WHAT THE TASK REQUIRES
Among the lines of data below, reproduce only those from the one with "pos2: [291, 359, 374, 458]" through the one with "before: brown bucket", exactly as they stand, both ends included.

DATA RECORDS
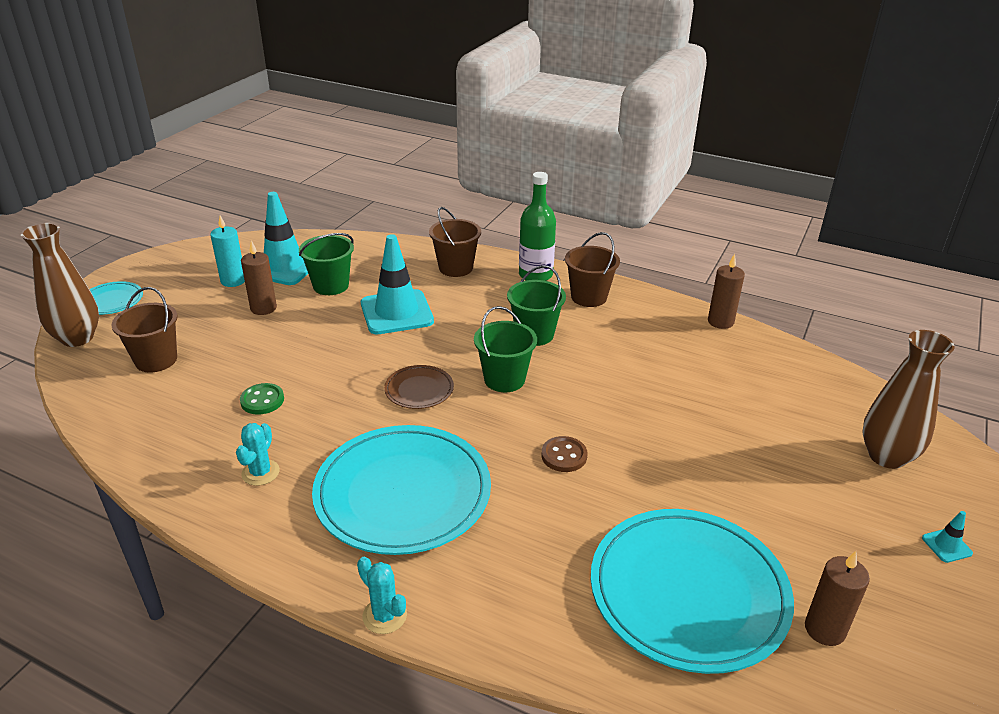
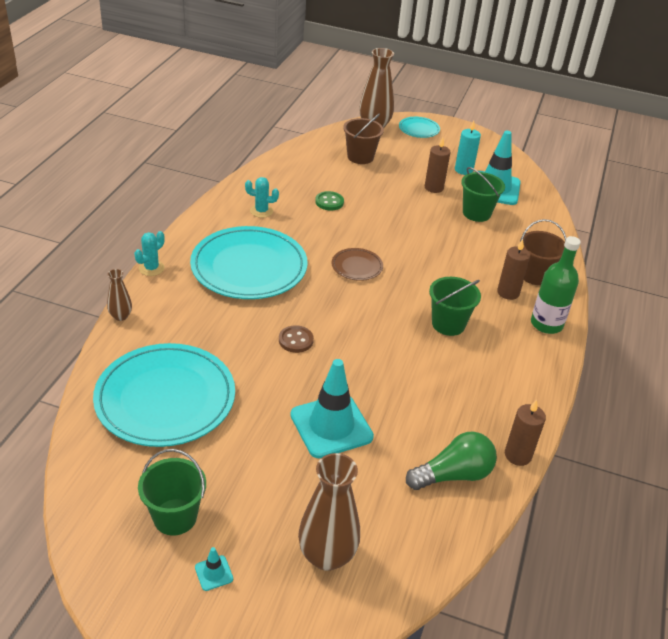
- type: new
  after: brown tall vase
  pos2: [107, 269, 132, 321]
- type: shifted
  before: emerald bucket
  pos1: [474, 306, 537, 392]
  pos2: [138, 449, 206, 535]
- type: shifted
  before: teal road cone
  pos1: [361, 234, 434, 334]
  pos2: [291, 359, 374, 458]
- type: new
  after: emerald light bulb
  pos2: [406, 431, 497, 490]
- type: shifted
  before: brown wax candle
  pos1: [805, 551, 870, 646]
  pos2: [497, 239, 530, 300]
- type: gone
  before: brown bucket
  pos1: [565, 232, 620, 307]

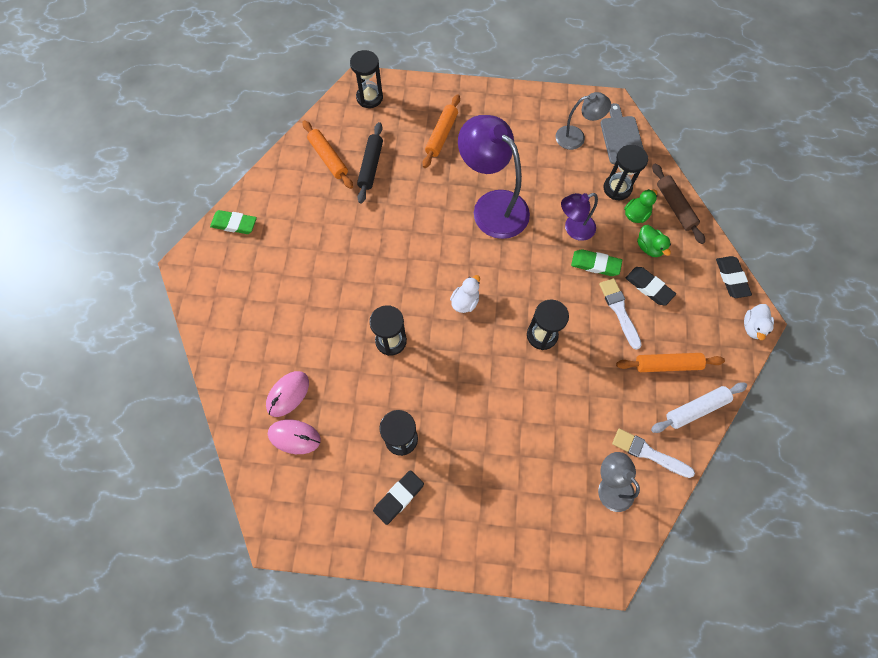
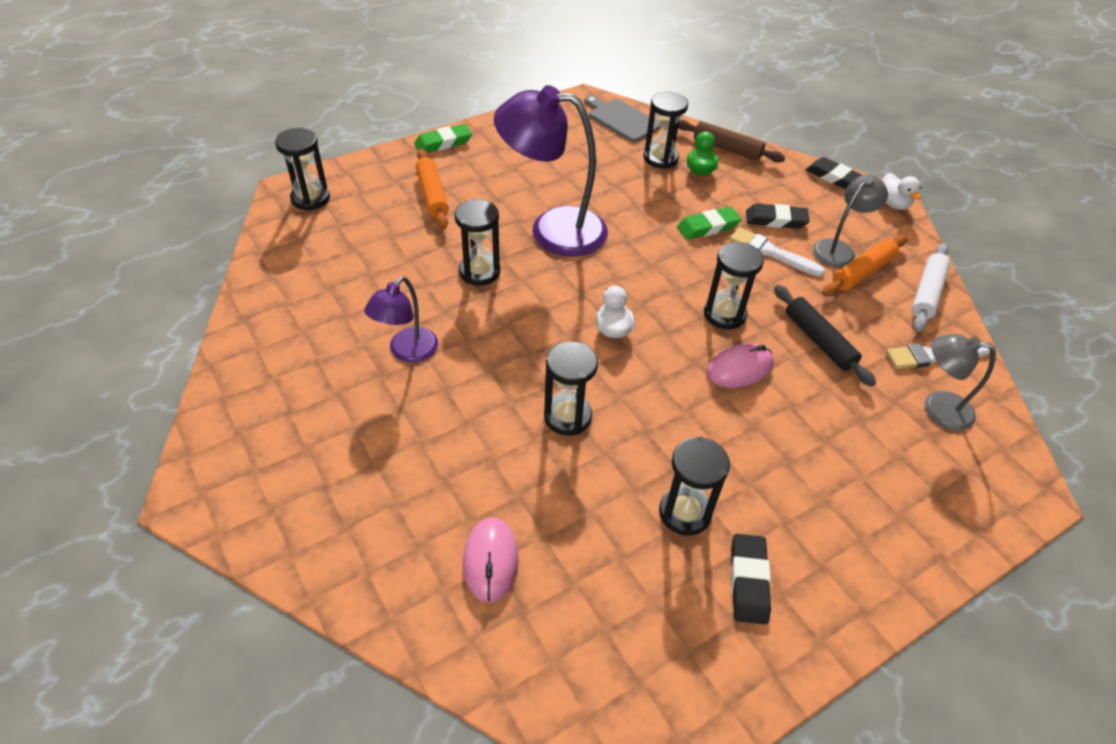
- type: shifted
  before: violet desk lamp
  pos1: [561, 193, 598, 241]
  pos2: [364, 276, 438, 363]
- type: shifted
  before: emerald pencil eraser
  pos1: [210, 210, 257, 234]
  pos2: [414, 124, 472, 153]
- type: new
  after: jet-black hourglass
  pos2: [454, 199, 500, 286]
- type: shifted
  before: rosy computer mouse
  pos1: [268, 420, 321, 454]
  pos2: [706, 343, 774, 388]
- type: shifted
  before: jet-black rolling pin
  pos1: [357, 122, 383, 204]
  pos2: [774, 285, 876, 387]
- type: shifted
  before: gray desk lamp
  pos1: [556, 92, 611, 150]
  pos2: [813, 174, 888, 267]
- type: gone
  before: orange rolling pin
  pos1: [302, 120, 353, 189]
- type: gone
  before: emerald toy duck
  pos1: [637, 225, 671, 257]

REPLY TO THE EXERCISE
  pos2: [291, 359, 374, 458]
- type: new
  after: emerald light bulb
  pos2: [406, 431, 497, 490]
- type: shifted
  before: brown wax candle
  pos1: [805, 551, 870, 646]
  pos2: [497, 239, 530, 300]
- type: gone
  before: brown bucket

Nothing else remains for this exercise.